======== Collected material ========
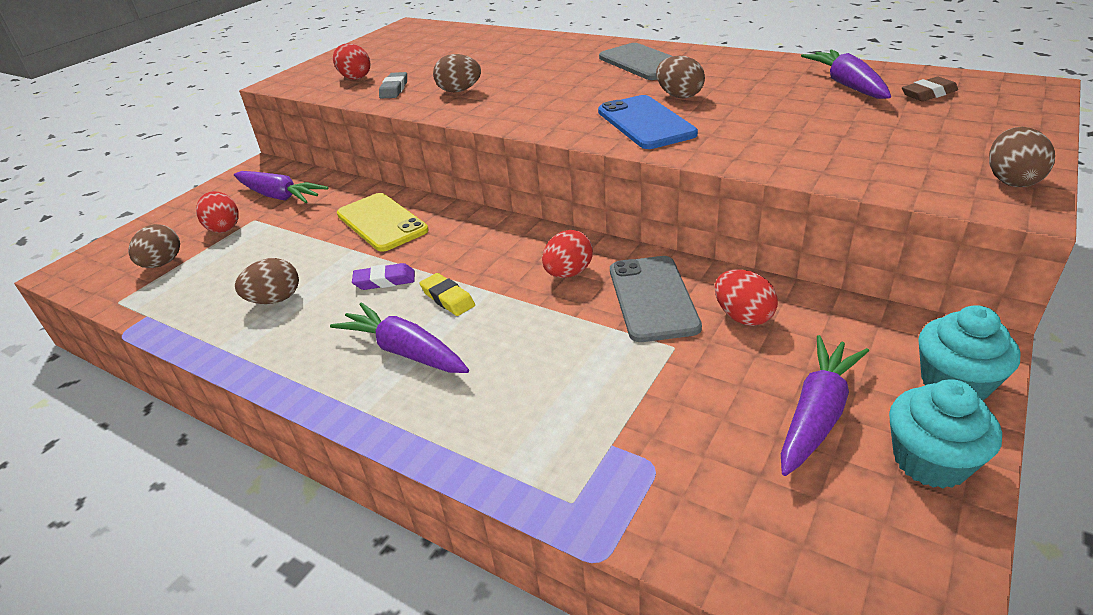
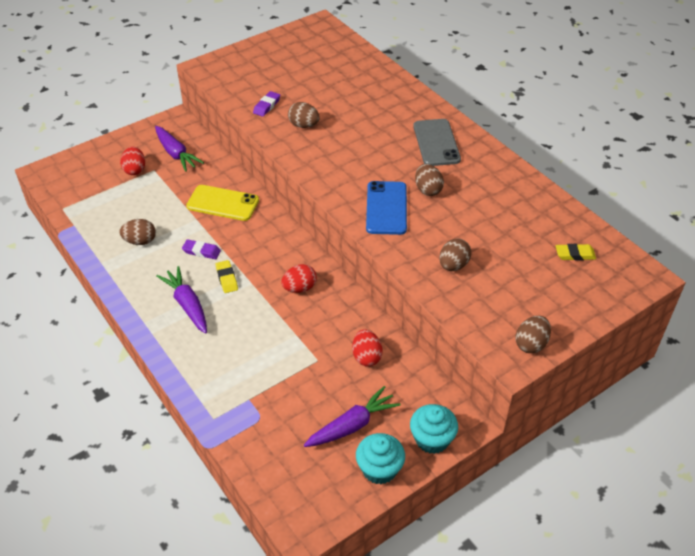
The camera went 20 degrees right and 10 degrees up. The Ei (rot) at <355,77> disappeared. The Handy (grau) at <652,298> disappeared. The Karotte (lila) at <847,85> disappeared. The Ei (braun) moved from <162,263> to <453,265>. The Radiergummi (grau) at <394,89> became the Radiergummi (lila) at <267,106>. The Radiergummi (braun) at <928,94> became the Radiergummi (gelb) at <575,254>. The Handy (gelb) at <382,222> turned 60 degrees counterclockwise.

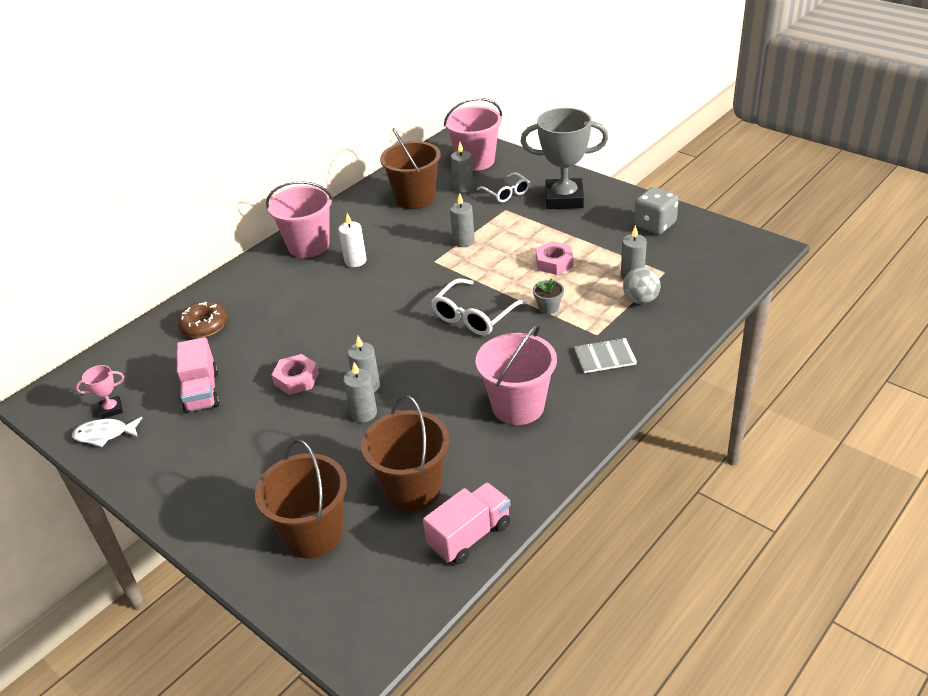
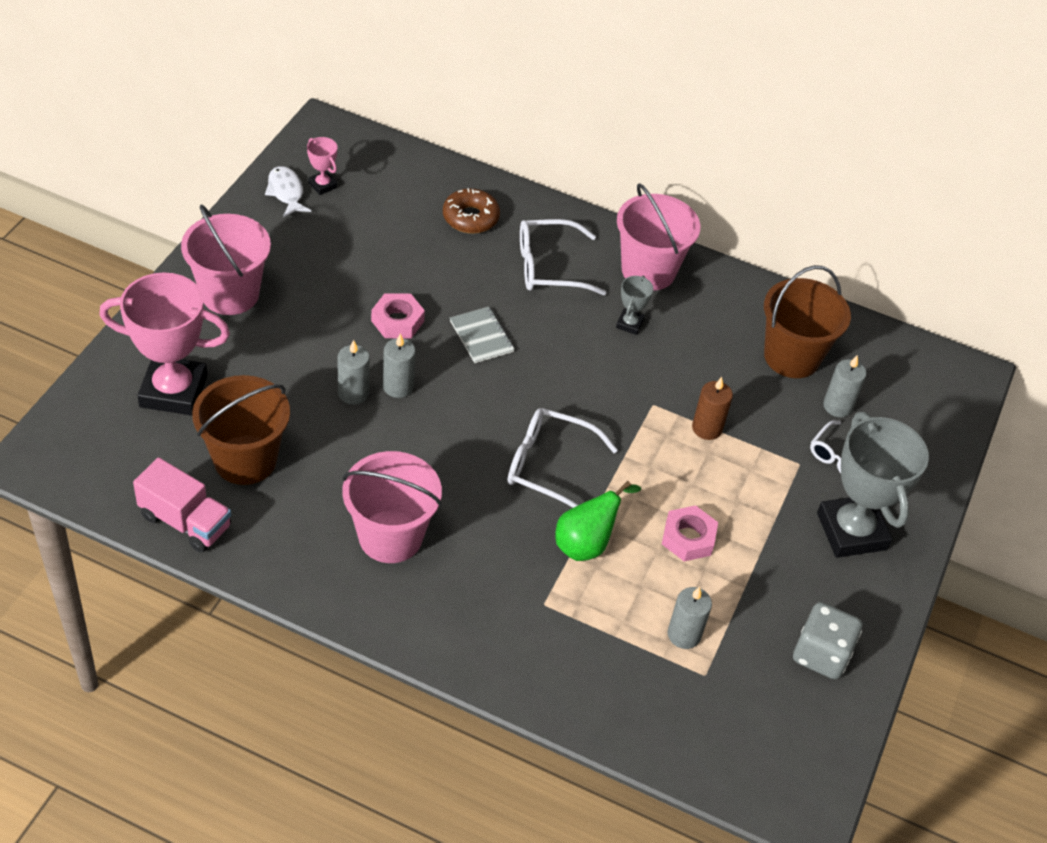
The camera went 65 degrees right and 10 degrees up. The Lastwagen (rosa) at <202,391> disappeared. The Ball (grau) at <640,300> disappeared. The Brille (weiß) at <549,267> appeared. The Eimer (rosa) moved from <475,161> to <230,294>. The Notizbuch (grau) moved from <605,357> to <481,336>. The Eimer (braun) at <313,534> was replaced by the Pokal (rosa) at <173,391>. The Kerze (weiß) at <355,261> was replaced by the Pokal (grau) at <629,324>. The Blumentopf (grau) at <548,307> was replaced by the Birne (grün) at <586,544>. The Kerze (grau) at <463,241> became the Kerze (braun) at <707,428>.

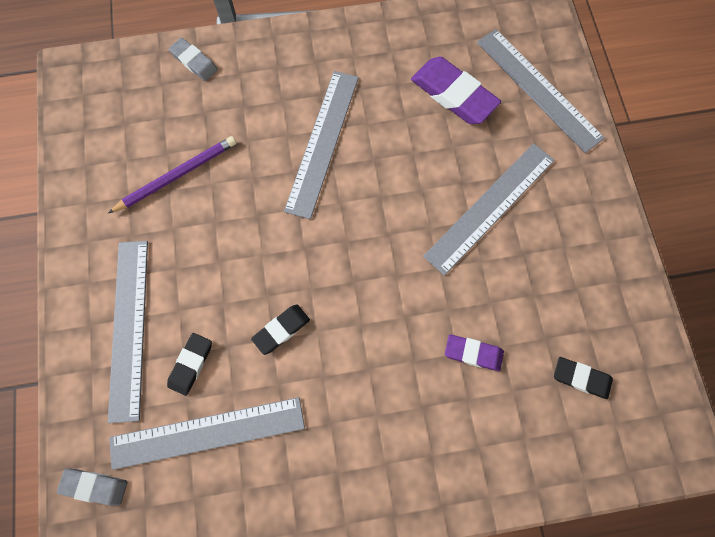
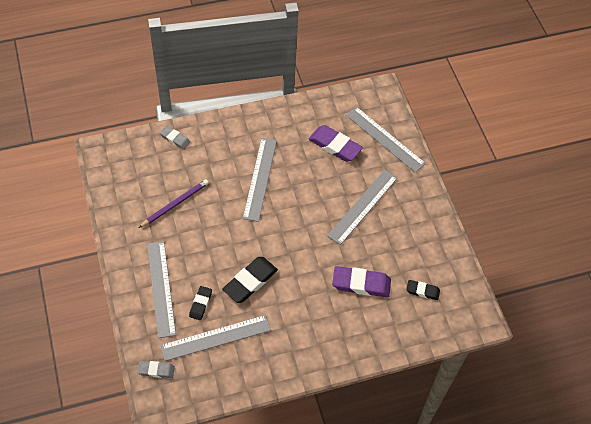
The camera went 10 degrees left and 15 degrees down. The Radiergummi (schwarz) at <281,330> changed to 1.75 times the size. The Radiergummi (lila) at <473,353> changed to 1.75 times the size.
========
» Work task: A word-for-word copy of the data, without its pictures, is what is needed.

» Exercise result:
The camera went 20 degrees right and 10 degrees up. The Ei (rot) at <355,77> disappeared. The Handy (grau) at <652,298> disappeared. The Karotte (lila) at <847,85> disappeared. The Ei (braun) moved from <162,263> to <453,265>. The Radiergummi (grau) at <394,89> became the Radiergummi (lila) at <267,106>. The Radiergummi (braun) at <928,94> became the Radiergummi (gelb) at <575,254>. The Handy (gelb) at <382,222> turned 60 degrees counterclockwise.

The camera went 65 degrees right and 10 degrees up. The Lastwagen (rosa) at <202,391> disappeared. The Ball (grau) at <640,300> disappeared. The Brille (weiß) at <549,267> appeared. The Eimer (rosa) moved from <475,161> to <230,294>. The Notizbuch (grau) moved from <605,357> to <481,336>. The Eimer (braun) at <313,534> was replaced by the Pokal (rosa) at <173,391>. The Kerze (weiß) at <355,261> was replaced by the Pokal (grau) at <629,324>. The Blumentopf (grau) at <548,307> was replaced by the Birne (grün) at <586,544>. The Kerze (grau) at <463,241> became the Kerze (braun) at <707,428>.

The camera went 10 degrees left and 15 degrees down. The Radiergummi (schwarz) at <281,330> changed to 1.75 times the size. The Radiergummi (lila) at <473,353> changed to 1.75 times the size.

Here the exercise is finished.